> TASK INSTRUCTIONS:
Could you print the entries below exactly, starting at the line that contains "J2 pin 3: GND -> NET5" and stopping after the last one?

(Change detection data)
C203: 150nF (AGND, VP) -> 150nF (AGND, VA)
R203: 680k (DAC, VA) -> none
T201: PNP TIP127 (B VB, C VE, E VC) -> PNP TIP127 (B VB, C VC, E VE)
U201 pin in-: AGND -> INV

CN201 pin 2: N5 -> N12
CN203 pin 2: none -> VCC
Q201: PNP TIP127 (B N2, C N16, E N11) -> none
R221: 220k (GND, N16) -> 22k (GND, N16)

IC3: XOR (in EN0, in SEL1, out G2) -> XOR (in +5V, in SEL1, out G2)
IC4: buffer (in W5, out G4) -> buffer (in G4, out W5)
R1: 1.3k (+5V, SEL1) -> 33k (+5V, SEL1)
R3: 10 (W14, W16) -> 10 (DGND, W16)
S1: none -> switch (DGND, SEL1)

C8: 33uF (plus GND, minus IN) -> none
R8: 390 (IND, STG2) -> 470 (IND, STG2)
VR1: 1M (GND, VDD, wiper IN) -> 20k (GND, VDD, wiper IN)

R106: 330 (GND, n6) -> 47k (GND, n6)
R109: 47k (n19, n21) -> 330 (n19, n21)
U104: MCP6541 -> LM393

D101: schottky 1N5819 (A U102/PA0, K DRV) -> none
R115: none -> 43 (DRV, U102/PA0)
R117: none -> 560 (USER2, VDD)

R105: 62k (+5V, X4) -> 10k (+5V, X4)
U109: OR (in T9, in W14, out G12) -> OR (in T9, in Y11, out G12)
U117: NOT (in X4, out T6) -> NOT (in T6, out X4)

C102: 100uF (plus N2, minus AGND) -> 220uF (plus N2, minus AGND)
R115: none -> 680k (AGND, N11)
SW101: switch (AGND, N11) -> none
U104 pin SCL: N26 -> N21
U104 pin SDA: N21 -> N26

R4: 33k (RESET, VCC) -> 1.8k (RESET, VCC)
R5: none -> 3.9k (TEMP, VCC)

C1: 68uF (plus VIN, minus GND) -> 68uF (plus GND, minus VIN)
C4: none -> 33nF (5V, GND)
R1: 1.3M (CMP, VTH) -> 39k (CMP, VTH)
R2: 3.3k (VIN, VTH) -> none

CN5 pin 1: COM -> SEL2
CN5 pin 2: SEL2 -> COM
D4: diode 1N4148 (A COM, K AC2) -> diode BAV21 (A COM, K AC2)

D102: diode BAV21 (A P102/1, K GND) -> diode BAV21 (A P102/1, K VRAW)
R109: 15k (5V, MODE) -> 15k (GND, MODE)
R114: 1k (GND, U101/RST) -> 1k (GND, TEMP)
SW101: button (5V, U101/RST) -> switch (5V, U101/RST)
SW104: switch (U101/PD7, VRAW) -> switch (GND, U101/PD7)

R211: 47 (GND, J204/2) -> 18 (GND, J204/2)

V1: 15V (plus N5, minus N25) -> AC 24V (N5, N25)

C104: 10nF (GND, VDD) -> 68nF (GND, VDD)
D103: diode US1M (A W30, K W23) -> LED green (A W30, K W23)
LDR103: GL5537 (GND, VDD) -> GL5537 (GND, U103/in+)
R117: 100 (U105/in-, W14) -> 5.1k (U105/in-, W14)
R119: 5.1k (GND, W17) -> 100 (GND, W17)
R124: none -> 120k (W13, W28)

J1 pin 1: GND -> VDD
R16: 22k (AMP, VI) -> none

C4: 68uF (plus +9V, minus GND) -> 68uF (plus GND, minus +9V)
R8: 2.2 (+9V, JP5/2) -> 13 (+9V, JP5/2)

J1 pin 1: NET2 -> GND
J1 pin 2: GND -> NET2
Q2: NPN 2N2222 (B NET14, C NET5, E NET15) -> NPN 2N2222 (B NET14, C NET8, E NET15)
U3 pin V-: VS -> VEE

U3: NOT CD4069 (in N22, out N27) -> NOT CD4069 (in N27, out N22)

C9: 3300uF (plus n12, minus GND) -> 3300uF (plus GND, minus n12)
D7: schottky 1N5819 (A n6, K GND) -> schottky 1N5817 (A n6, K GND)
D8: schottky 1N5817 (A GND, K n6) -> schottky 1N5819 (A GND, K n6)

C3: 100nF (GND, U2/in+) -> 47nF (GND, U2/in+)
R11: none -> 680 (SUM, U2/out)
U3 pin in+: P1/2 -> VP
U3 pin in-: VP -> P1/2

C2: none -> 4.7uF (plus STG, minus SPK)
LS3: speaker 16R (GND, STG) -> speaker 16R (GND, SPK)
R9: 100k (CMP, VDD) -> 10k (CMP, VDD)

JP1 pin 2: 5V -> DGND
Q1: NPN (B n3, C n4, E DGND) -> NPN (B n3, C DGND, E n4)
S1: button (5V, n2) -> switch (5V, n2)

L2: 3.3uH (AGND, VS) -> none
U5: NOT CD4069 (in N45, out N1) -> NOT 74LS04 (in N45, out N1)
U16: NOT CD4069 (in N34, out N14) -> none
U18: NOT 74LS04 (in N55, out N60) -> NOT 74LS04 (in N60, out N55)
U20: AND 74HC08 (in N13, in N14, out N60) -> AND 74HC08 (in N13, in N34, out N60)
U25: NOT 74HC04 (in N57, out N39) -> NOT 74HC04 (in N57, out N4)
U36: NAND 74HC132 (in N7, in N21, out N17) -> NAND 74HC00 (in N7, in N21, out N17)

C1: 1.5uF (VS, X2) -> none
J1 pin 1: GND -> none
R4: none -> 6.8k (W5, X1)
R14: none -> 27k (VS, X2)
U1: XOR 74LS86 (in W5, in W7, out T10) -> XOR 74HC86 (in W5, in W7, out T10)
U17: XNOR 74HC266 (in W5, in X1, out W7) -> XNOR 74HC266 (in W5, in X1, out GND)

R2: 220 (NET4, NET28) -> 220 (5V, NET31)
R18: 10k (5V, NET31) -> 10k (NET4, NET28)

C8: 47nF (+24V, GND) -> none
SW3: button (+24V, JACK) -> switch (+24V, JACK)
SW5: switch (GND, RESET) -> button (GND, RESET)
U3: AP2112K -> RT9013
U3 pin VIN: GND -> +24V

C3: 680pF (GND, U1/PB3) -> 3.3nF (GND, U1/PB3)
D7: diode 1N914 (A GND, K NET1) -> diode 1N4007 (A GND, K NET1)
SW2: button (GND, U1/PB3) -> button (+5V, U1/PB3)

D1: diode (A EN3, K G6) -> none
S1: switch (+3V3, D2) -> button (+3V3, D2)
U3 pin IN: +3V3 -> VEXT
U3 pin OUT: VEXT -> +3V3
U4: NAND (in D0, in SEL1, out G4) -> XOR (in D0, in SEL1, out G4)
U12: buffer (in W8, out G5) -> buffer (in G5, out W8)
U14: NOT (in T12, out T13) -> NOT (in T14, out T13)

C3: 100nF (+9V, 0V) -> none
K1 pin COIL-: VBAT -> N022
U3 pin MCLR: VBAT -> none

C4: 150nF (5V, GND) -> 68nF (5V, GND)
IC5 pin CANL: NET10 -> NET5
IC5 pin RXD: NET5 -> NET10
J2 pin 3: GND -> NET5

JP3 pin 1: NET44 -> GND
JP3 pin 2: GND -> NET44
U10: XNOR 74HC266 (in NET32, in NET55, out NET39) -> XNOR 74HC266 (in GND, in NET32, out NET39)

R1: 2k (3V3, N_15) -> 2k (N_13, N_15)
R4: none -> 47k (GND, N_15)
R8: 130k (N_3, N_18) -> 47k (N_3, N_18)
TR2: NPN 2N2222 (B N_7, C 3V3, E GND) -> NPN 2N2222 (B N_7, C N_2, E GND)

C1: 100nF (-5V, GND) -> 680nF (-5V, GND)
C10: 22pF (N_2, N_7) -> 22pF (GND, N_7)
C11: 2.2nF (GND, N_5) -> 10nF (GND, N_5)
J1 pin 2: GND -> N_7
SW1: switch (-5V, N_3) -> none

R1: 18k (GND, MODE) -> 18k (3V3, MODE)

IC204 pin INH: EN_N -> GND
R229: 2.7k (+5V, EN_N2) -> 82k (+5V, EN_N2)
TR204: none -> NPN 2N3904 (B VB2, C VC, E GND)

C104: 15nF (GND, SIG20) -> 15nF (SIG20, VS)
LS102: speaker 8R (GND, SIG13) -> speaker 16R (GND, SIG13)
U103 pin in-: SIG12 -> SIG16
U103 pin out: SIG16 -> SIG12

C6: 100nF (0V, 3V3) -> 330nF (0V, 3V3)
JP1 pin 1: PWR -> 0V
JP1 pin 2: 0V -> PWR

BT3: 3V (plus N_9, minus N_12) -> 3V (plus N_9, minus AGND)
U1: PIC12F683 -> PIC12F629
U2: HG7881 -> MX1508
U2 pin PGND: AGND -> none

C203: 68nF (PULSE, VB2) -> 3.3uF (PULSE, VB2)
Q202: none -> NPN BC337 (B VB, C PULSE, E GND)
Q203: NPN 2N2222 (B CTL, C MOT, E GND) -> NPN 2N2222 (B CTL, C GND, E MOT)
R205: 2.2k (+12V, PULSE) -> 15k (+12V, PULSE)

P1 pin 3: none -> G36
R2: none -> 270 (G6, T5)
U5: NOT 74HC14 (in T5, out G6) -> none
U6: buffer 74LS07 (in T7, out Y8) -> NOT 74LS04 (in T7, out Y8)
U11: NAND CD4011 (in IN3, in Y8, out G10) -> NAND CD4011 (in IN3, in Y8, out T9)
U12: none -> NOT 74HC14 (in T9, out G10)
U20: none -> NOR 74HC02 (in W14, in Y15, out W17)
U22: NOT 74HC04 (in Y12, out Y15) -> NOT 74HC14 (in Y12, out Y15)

> RESPONSE TO THIS TASK:
J2 pin 3: GND -> NET5

JP3 pin 1: NET44 -> GND
JP3 pin 2: GND -> NET44
U10: XNOR 74HC266 (in NET32, in NET55, out NET39) -> XNOR 74HC266 (in GND, in NET32, out NET39)

R1: 2k (3V3, N_15) -> 2k (N_13, N_15)
R4: none -> 47k (GND, N_15)
R8: 130k (N_3, N_18) -> 47k (N_3, N_18)
TR2: NPN 2N2222 (B N_7, C 3V3, E GND) -> NPN 2N2222 (B N_7, C N_2, E GND)

C1: 100nF (-5V, GND) -> 680nF (-5V, GND)
C10: 22pF (N_2, N_7) -> 22pF (GND, N_7)
C11: 2.2nF (GND, N_5) -> 10nF (GND, N_5)
J1 pin 2: GND -> N_7
SW1: switch (-5V, N_3) -> none

R1: 18k (GND, MODE) -> 18k (3V3, MODE)

IC204 pin INH: EN_N -> GND
R229: 2.7k (+5V, EN_N2) -> 82k (+5V, EN_N2)
TR204: none -> NPN 2N3904 (B VB2, C VC, E GND)

C104: 15nF (GND, SIG20) -> 15nF (SIG20, VS)
LS102: speaker 8R (GND, SIG13) -> speaker 16R (GND, SIG13)
U103 pin in-: SIG12 -> SIG16
U103 pin out: SIG16 -> SIG12

C6: 100nF (0V, 3V3) -> 330nF (0V, 3V3)
JP1 pin 1: PWR -> 0V
JP1 pin 2: 0V -> PWR

BT3: 3V (plus N_9, minus N_12) -> 3V (plus N_9, minus AGND)
U1: PIC12F683 -> PIC12F629
U2: HG7881 -> MX1508
U2 pin PGND: AGND -> none

C203: 68nF (PULSE, VB2) -> 3.3uF (PULSE, VB2)
Q202: none -> NPN BC337 (B VB, C PULSE, E GND)
Q203: NPN 2N2222 (B CTL, C MOT, E GND) -> NPN 2N2222 (B CTL, C GND, E MOT)
R205: 2.2k (+12V, PULSE) -> 15k (+12V, PULSE)

P1 pin 3: none -> G36
R2: none -> 270 (G6, T5)
U5: NOT 74HC14 (in T5, out G6) -> none
U6: buffer 74LS07 (in T7, out Y8) -> NOT 74LS04 (in T7, out Y8)
U11: NAND CD4011 (in IN3, in Y8, out G10) -> NAND CD4011 (in IN3, in Y8, out T9)
U12: none -> NOT 74HC14 (in T9, out G10)
U20: none -> NOR 74HC02 (in W14, in Y15, out W17)
U22: NOT 74HC04 (in Y12, out Y15) -> NOT 74HC14 (in Y12, out Y15)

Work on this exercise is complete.